**WHAT YOU SHOULD DO:** Please rewrite the stretch from the start of the rows through the line containing "road 2 (tertiary): [(238,0),(130,346)]", swapping "pedestrian" for "walking" and keeping everything else unchanged. Leave the pictures out of your answer.

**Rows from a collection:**

· · · · ·

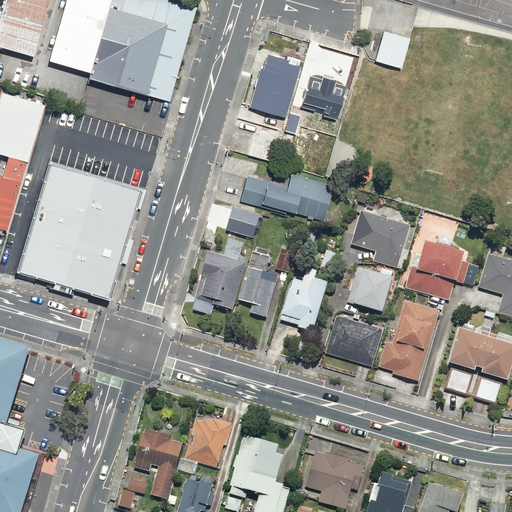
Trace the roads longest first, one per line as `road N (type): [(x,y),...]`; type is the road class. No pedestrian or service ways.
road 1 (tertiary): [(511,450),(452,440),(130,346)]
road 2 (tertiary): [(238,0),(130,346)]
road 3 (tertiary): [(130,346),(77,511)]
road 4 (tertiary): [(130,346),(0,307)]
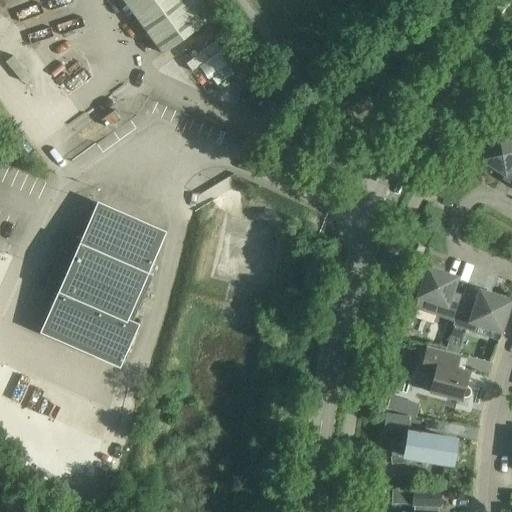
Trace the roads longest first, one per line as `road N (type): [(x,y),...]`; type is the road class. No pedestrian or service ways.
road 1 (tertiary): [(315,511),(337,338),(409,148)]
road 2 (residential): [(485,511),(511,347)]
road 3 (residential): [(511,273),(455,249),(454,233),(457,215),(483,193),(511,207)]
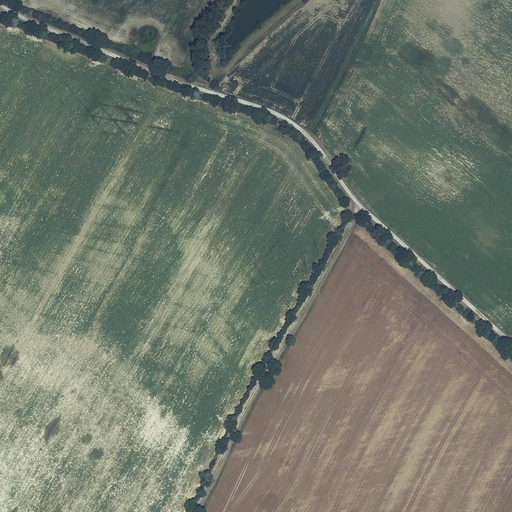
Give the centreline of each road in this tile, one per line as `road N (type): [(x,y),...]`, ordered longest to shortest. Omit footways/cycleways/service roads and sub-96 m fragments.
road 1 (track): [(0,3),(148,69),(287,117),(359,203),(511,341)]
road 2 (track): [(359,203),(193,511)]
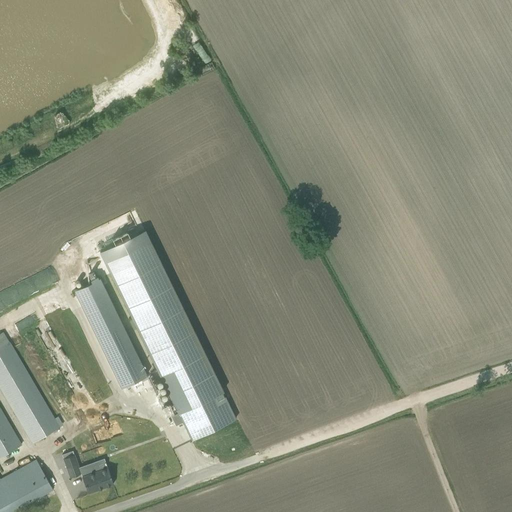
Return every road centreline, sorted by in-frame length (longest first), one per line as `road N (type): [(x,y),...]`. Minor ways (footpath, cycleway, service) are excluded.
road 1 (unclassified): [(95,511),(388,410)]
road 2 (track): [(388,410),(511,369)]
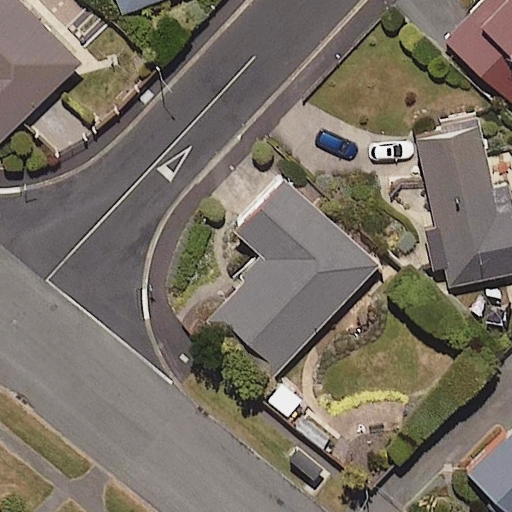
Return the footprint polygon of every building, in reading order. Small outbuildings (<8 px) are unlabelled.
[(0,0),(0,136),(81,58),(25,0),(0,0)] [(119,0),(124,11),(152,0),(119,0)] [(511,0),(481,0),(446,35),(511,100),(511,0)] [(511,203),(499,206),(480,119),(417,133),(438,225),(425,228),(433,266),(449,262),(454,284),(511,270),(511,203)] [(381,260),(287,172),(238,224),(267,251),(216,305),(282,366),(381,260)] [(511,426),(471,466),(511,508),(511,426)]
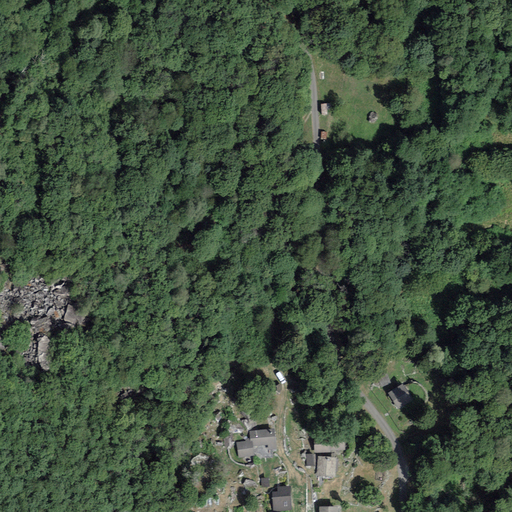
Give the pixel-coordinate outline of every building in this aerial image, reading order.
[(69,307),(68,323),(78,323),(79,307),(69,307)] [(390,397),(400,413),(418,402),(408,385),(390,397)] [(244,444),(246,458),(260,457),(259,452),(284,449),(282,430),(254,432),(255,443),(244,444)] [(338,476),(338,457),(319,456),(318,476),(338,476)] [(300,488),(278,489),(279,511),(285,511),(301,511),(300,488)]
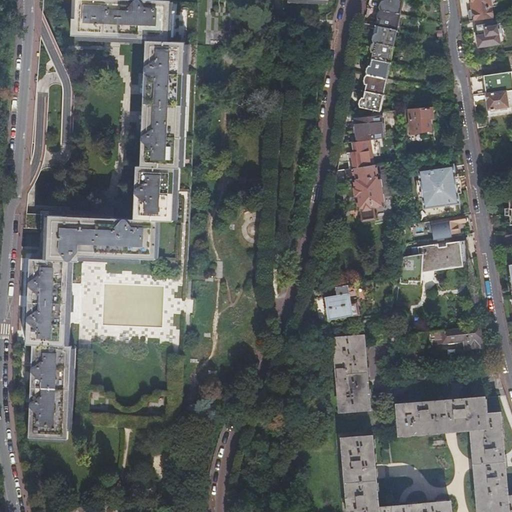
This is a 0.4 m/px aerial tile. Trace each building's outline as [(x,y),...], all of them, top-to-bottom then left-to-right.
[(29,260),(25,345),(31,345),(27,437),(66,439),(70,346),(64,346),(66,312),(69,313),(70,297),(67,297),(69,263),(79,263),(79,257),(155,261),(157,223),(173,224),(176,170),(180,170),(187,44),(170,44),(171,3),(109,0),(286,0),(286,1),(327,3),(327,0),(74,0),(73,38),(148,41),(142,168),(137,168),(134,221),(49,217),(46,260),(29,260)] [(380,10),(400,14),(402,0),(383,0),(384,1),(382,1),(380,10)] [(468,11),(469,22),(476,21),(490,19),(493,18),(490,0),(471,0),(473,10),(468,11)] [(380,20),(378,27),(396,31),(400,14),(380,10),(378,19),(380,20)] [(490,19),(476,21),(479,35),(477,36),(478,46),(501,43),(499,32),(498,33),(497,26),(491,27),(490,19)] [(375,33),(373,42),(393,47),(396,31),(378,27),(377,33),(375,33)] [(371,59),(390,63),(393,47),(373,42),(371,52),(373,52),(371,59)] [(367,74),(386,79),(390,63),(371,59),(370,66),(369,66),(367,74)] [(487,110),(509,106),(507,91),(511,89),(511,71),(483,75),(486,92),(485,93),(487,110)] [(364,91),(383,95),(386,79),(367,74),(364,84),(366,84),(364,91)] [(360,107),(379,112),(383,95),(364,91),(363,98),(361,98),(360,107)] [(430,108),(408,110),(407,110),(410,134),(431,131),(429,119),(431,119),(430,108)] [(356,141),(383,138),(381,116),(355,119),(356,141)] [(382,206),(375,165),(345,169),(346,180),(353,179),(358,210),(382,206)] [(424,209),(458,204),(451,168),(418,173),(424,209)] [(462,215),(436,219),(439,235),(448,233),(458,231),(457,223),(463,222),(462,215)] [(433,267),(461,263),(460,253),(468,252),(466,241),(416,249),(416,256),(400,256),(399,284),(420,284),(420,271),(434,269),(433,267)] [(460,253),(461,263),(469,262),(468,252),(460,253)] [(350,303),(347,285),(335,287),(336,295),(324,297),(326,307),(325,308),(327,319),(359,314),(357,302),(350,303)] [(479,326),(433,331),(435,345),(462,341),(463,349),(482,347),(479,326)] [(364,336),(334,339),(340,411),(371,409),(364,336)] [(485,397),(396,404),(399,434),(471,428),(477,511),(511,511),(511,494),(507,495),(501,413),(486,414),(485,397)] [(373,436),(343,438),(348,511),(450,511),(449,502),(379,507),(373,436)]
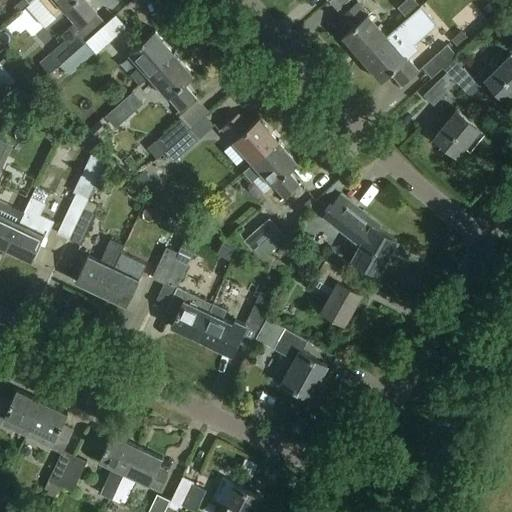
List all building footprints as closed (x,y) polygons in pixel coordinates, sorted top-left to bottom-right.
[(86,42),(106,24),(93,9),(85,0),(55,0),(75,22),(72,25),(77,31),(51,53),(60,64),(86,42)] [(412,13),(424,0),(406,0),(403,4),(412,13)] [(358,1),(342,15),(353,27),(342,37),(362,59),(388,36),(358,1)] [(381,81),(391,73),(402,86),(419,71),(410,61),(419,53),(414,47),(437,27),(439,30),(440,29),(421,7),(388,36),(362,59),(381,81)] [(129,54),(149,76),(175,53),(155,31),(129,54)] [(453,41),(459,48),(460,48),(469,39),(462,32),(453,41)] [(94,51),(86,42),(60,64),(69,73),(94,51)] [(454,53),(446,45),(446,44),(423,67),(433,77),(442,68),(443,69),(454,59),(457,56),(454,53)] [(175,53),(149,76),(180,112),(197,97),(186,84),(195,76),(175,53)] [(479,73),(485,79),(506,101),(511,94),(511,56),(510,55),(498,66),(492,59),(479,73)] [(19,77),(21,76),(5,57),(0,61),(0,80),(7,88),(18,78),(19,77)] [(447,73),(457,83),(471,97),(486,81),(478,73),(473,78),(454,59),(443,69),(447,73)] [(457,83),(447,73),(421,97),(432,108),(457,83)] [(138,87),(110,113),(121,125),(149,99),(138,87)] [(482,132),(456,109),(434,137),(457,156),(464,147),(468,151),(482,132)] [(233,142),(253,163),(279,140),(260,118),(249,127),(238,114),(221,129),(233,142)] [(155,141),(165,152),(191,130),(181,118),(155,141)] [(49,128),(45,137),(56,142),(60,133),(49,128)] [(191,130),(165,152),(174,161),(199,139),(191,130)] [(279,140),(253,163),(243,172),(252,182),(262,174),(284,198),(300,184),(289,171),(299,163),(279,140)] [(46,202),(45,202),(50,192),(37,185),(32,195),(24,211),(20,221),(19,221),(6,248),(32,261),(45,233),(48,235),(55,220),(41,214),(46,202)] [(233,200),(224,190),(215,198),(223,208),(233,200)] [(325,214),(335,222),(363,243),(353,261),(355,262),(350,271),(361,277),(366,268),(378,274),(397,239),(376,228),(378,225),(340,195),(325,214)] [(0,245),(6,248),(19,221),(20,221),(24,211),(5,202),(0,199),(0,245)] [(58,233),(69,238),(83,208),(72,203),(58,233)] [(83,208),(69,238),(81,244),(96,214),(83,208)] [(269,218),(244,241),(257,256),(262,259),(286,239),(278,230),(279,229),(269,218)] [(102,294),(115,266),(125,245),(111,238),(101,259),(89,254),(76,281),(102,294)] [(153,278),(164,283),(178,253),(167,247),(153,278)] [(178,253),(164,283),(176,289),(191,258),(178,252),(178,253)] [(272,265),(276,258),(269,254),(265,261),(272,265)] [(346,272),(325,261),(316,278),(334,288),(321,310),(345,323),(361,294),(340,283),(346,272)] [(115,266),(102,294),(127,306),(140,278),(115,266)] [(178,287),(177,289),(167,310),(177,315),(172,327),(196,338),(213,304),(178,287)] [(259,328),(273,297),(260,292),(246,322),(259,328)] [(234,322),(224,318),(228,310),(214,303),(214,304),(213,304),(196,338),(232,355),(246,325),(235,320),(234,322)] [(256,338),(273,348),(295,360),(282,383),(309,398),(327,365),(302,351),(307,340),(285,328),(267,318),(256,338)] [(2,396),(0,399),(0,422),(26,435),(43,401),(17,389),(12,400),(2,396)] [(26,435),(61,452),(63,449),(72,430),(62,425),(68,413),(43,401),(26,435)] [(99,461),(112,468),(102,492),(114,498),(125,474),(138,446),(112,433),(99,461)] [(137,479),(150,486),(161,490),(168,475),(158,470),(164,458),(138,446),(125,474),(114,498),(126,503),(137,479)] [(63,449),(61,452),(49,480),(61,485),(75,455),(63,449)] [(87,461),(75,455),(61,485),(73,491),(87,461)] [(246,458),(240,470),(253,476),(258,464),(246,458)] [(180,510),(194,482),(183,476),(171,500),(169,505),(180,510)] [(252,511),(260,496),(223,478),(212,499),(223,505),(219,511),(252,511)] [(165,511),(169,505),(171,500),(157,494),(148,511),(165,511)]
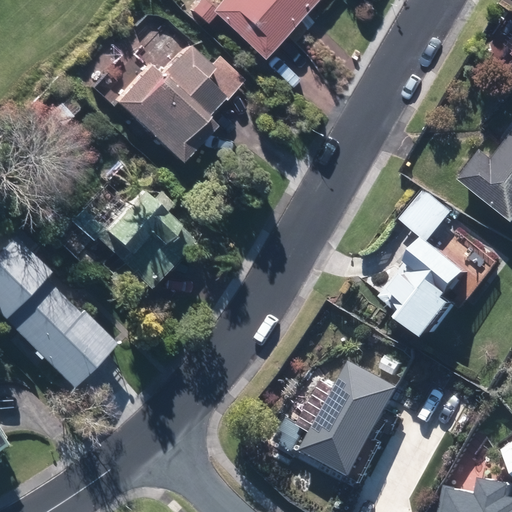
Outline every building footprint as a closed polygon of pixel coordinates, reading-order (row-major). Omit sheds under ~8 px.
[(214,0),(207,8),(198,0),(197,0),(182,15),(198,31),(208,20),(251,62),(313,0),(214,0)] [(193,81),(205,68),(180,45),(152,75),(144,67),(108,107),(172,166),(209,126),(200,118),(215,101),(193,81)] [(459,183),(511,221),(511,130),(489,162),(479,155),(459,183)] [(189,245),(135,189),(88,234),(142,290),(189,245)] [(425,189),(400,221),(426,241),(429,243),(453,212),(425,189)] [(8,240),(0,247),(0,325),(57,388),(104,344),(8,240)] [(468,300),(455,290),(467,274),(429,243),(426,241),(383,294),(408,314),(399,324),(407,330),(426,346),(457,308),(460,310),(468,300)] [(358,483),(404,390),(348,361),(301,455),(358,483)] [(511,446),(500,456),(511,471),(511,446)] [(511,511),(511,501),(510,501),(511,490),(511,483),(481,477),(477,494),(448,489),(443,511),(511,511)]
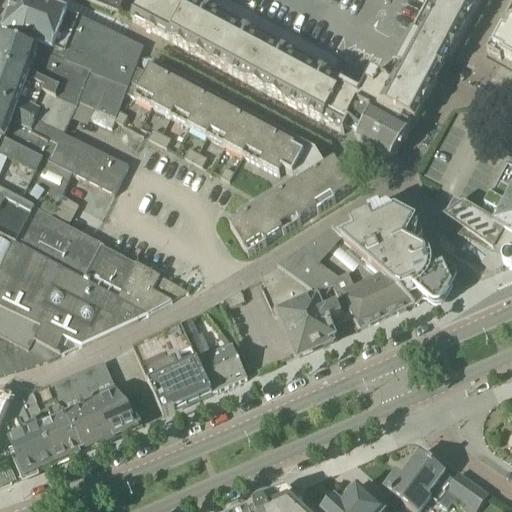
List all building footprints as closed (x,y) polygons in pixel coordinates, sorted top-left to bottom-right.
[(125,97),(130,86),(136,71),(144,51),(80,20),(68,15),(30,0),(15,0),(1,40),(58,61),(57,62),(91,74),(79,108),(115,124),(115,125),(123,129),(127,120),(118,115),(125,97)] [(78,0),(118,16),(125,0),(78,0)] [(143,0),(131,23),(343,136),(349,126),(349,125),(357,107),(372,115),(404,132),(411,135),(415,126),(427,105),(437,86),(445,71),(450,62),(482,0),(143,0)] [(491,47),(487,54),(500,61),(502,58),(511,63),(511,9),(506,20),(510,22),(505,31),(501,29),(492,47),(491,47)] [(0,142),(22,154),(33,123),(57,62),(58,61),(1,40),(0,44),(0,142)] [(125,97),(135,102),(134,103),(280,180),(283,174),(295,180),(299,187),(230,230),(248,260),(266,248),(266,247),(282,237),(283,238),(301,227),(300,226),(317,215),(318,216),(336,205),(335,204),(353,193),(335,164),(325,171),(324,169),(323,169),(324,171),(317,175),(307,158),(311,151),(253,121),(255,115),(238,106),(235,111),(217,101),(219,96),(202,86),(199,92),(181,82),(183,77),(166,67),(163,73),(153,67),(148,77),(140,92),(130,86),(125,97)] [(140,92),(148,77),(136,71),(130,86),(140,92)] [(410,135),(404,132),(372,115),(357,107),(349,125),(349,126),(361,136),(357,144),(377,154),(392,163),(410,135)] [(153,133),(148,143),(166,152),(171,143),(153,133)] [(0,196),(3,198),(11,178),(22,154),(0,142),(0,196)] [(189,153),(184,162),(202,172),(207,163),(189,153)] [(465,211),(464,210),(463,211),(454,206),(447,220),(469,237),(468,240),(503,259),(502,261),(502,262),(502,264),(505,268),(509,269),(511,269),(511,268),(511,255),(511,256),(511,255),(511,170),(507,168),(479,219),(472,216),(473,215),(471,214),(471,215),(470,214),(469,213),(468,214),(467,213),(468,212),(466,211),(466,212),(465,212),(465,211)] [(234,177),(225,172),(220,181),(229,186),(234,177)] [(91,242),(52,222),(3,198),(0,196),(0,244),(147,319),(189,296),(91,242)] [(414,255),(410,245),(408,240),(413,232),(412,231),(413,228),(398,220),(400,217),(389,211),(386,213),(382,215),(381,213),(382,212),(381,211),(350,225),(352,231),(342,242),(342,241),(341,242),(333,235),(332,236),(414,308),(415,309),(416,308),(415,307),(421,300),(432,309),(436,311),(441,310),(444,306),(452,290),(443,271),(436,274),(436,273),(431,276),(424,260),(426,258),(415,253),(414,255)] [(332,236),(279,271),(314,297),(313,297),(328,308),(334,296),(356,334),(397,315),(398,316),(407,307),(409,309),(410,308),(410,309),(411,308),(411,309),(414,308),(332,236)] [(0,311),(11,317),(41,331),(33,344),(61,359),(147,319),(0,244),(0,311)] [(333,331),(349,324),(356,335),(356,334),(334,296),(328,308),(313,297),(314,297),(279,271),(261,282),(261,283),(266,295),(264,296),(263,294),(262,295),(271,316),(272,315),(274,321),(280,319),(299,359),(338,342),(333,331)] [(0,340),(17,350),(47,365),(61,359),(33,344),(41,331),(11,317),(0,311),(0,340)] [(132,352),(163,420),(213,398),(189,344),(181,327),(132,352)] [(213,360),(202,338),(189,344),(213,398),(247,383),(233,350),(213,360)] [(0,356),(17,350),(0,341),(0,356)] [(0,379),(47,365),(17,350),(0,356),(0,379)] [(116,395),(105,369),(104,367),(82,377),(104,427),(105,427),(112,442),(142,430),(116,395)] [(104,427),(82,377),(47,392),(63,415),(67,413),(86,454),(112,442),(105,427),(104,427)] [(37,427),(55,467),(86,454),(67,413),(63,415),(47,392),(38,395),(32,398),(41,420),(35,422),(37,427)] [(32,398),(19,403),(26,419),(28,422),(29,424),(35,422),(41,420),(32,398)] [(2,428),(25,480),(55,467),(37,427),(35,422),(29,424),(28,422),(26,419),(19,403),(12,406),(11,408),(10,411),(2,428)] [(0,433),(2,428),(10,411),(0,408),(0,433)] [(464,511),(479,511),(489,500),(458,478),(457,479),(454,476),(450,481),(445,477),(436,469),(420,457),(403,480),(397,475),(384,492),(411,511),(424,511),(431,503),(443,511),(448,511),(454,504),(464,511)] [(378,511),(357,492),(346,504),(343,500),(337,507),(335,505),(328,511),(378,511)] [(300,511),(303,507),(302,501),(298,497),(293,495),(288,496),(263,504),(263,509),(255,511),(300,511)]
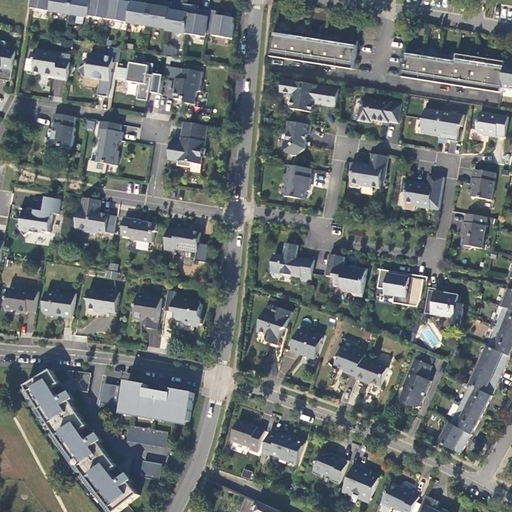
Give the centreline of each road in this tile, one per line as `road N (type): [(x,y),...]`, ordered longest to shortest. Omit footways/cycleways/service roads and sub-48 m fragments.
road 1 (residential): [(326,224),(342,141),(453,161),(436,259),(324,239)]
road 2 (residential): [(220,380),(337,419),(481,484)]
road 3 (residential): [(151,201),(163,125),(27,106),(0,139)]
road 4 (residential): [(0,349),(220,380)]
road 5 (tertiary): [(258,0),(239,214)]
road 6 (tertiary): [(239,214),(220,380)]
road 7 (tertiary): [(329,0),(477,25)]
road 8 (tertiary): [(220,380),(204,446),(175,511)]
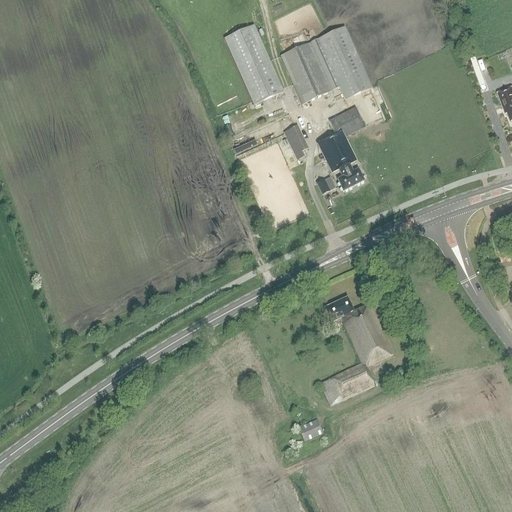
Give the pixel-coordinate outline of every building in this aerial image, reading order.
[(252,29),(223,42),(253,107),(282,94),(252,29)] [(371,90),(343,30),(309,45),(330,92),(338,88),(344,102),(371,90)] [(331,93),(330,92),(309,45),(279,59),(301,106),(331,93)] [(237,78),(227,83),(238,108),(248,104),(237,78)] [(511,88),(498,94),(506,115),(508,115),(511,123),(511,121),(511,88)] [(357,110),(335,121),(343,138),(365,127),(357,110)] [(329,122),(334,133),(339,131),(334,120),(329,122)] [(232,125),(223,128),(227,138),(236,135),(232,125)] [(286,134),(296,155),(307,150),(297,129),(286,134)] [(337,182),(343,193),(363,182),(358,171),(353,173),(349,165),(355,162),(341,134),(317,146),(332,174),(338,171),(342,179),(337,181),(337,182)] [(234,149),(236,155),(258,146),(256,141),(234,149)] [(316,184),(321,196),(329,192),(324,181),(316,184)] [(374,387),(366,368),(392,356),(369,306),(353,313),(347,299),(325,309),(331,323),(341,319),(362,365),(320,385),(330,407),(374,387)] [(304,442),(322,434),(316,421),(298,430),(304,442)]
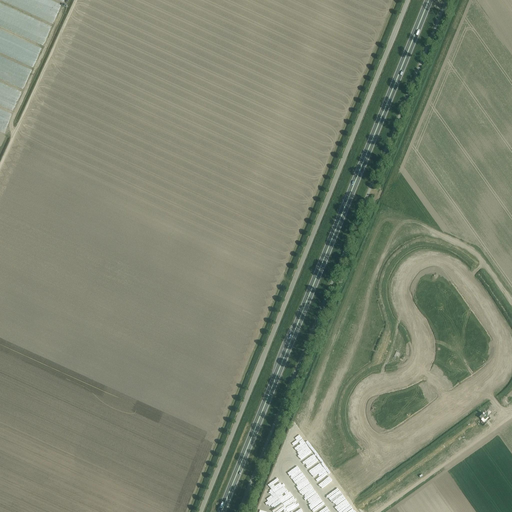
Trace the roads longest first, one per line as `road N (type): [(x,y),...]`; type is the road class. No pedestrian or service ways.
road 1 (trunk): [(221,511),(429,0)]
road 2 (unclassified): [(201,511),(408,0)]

· · · · ·

**EXERCISE OUTPUT:**
Trace the roads longest first, one per line as `road N (type): [(x,y),...]`; type is the road class. No walking or service ways.
road 1 (tertiary): [(511,450),(452,440),(130,346)]
road 2 (tertiary): [(238,0),(130,346)]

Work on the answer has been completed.